[Stored records]
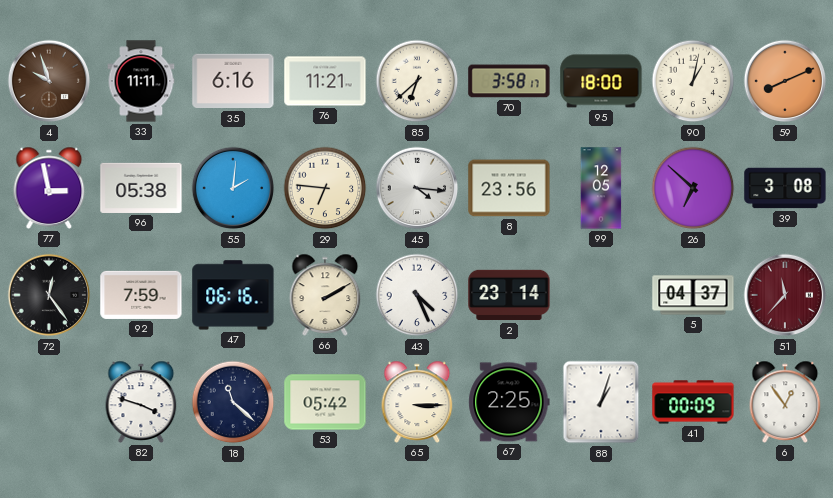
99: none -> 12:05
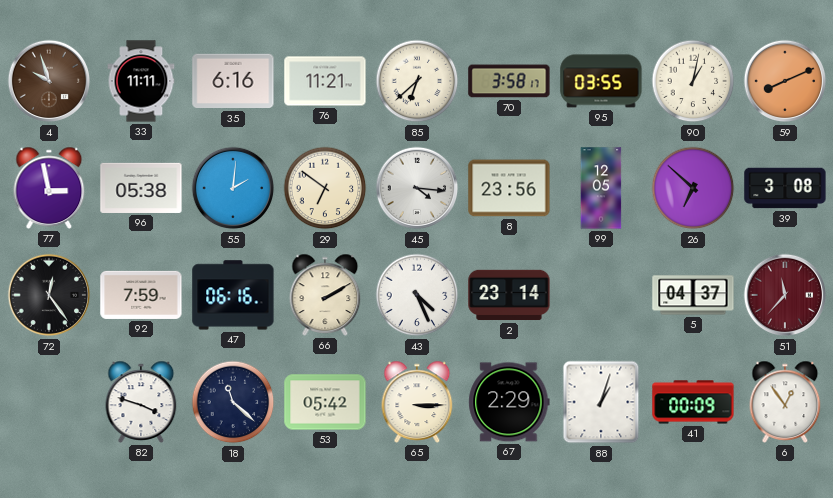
95: 18:00 -> 03:55
29: 6:46 -> 6:51
67: 2:25 -> 2:29
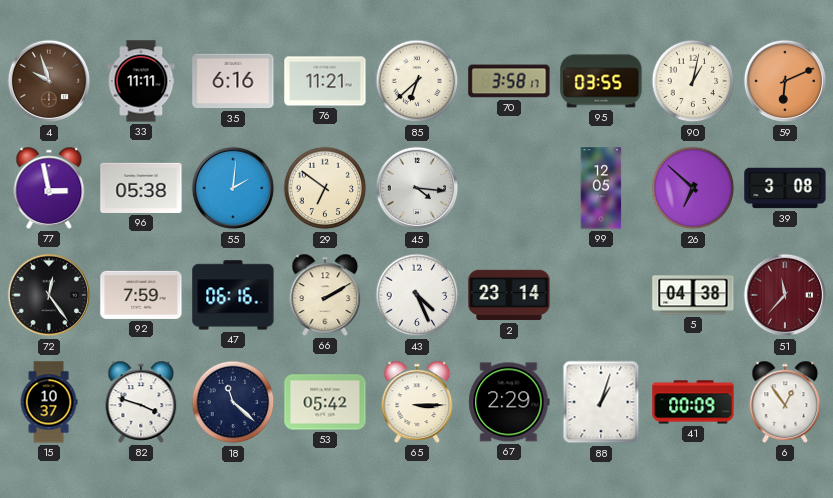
59: 8:11 -> 6:11
8: 23:56 -> none
5: 04:37 -> 04:38
15: none -> 10:37
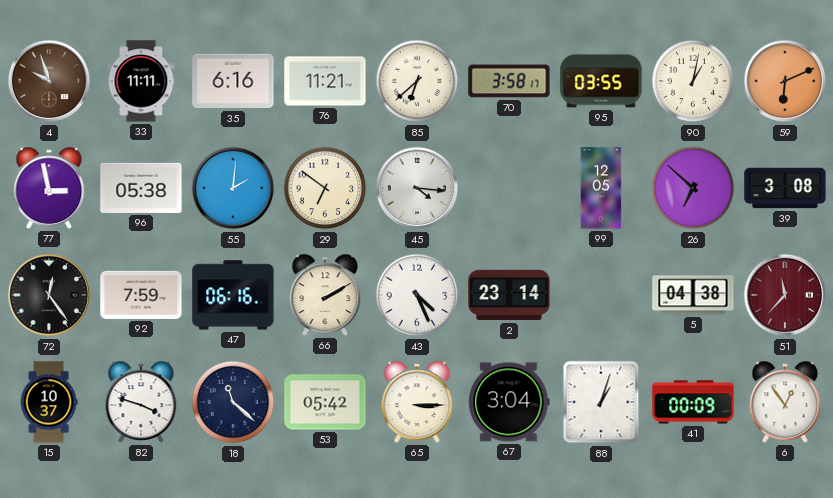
67: 2:29 -> 3:04
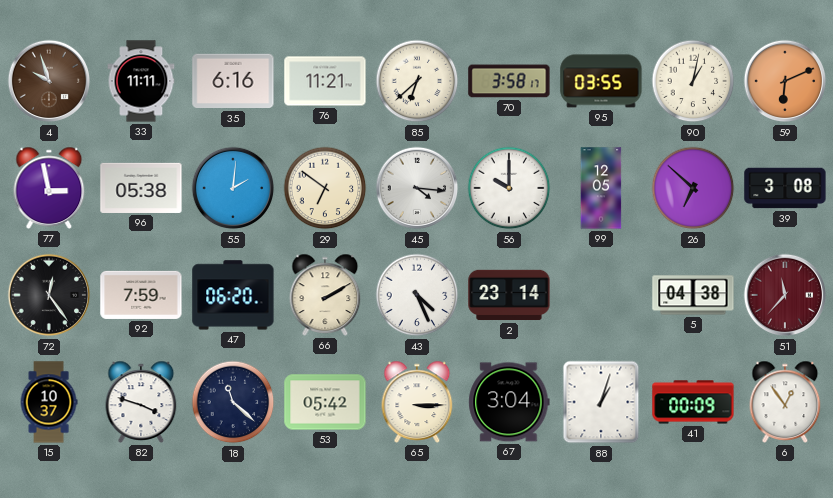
56: none -> 10:00
47: 06:16 -> 06:20
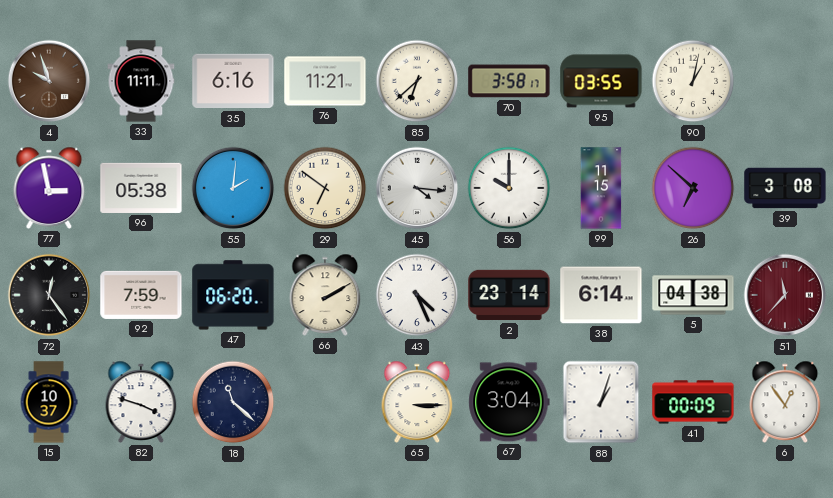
59: 6:11 -> none
99: 12:05 -> 11:15
38: none -> 6:14
53: 05:42 -> none
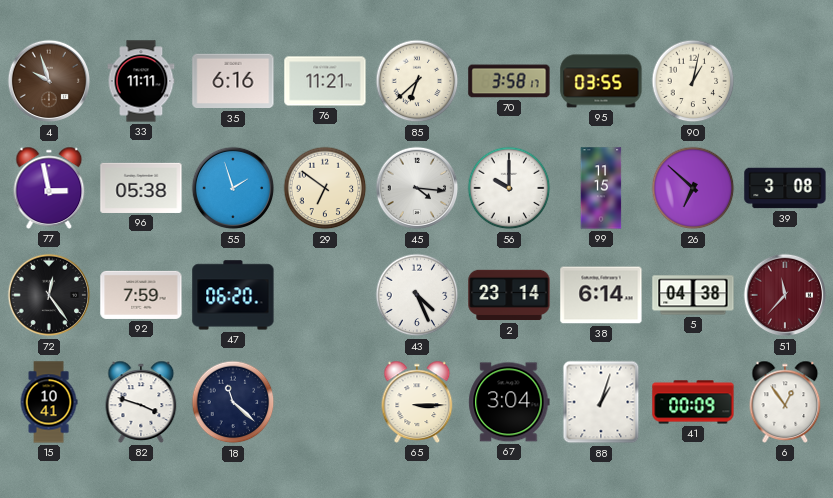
55: 2:01 -> 1:57
66: 2:10 -> none
15: 10:37 -> 10:41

* Exercise details
Pick out every line of the listing above that contains the string "none" and copy each one. Case counts.

* Result below
99: none -> 12:05
8: 23:56 -> none
15: none -> 10:37
56: none -> 10:00
59: 6:11 -> none
38: none -> 6:14
53: 05:42 -> none
66: 2:10 -> none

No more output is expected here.